- _EXTRACTED INFORMATION_
------------------------------------------------

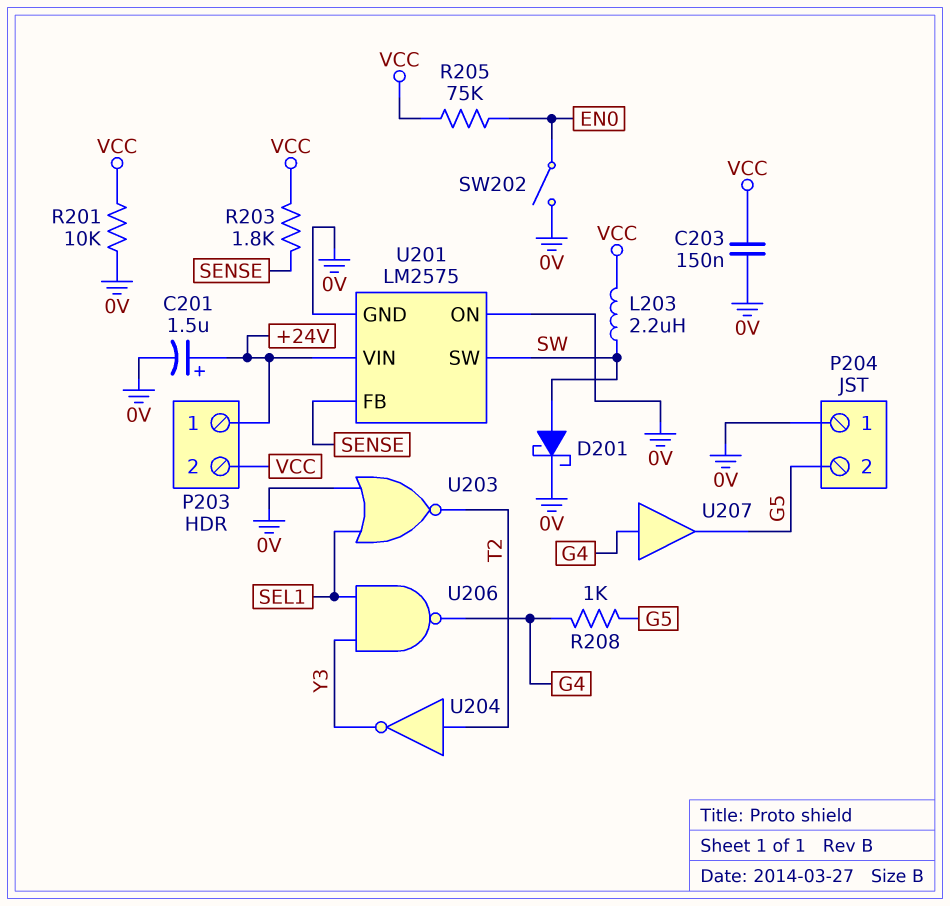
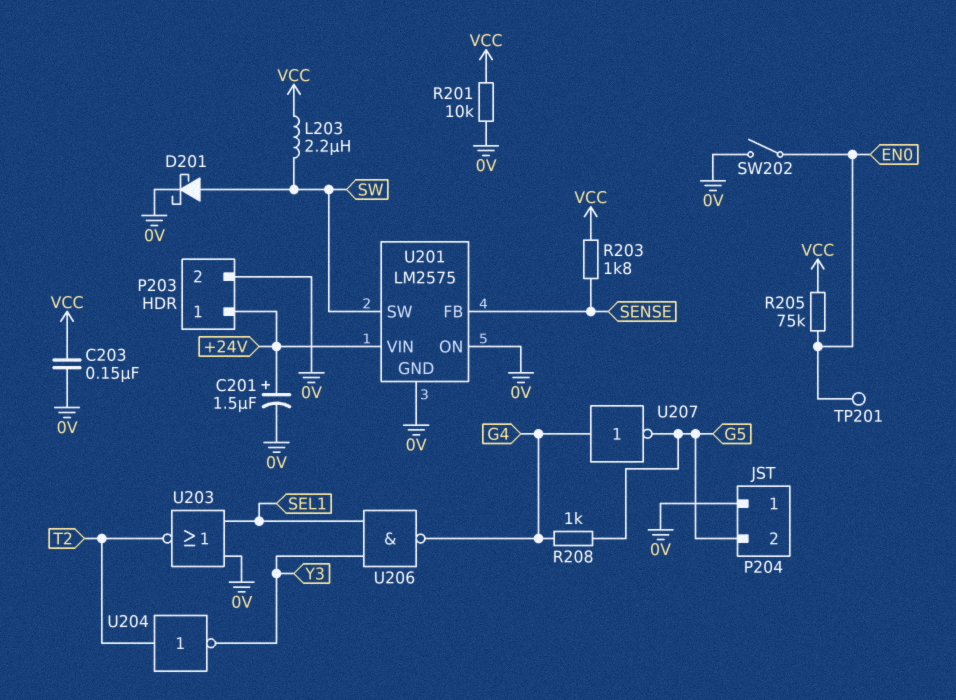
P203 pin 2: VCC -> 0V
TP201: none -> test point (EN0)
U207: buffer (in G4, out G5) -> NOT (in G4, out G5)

------------------------------------------------

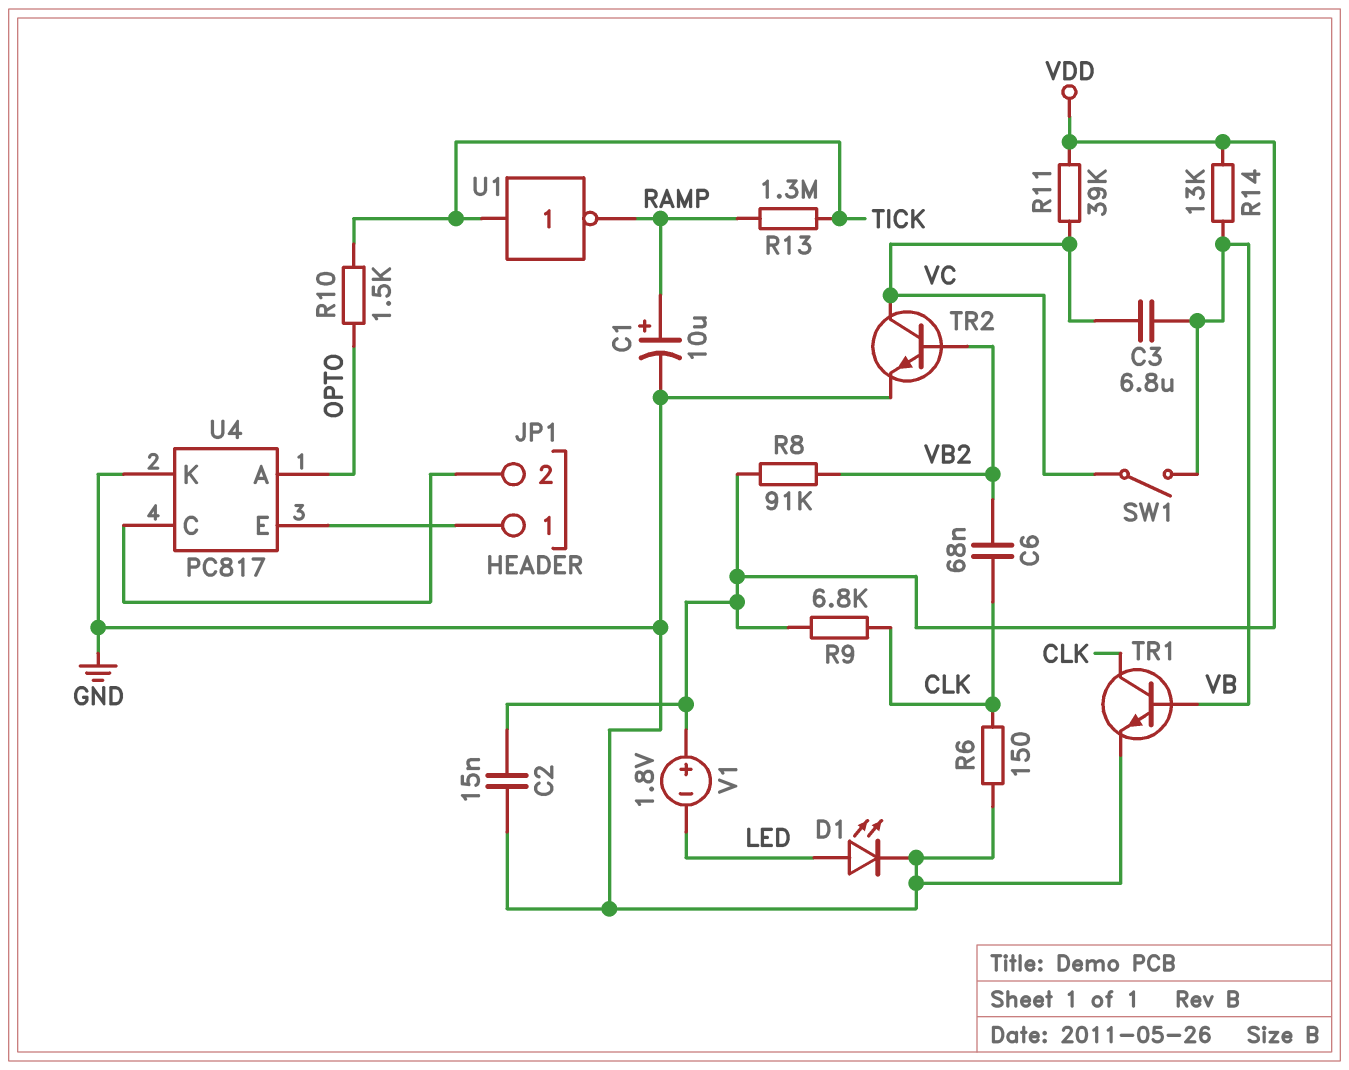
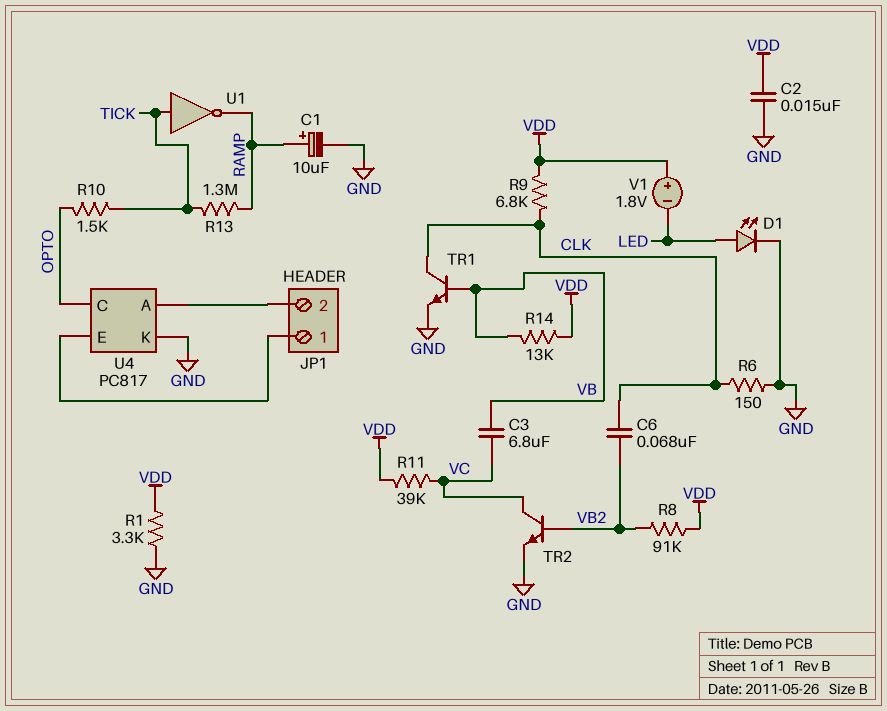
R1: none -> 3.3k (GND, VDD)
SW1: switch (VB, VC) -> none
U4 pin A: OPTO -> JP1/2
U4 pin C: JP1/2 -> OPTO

------------------------------------------------

- _TASK STATEMENT_
Please, from the entries above, set down exactly the lines from the one containing "P203 pin 2: VCC -> 0V" through the one containing "U207: buffer (in", and only those.

- _RESPONSE TO THIS TASK_
P203 pin 2: VCC -> 0V
TP201: none -> test point (EN0)
U207: buffer (in G4, out G5) -> NOT (in G4, out G5)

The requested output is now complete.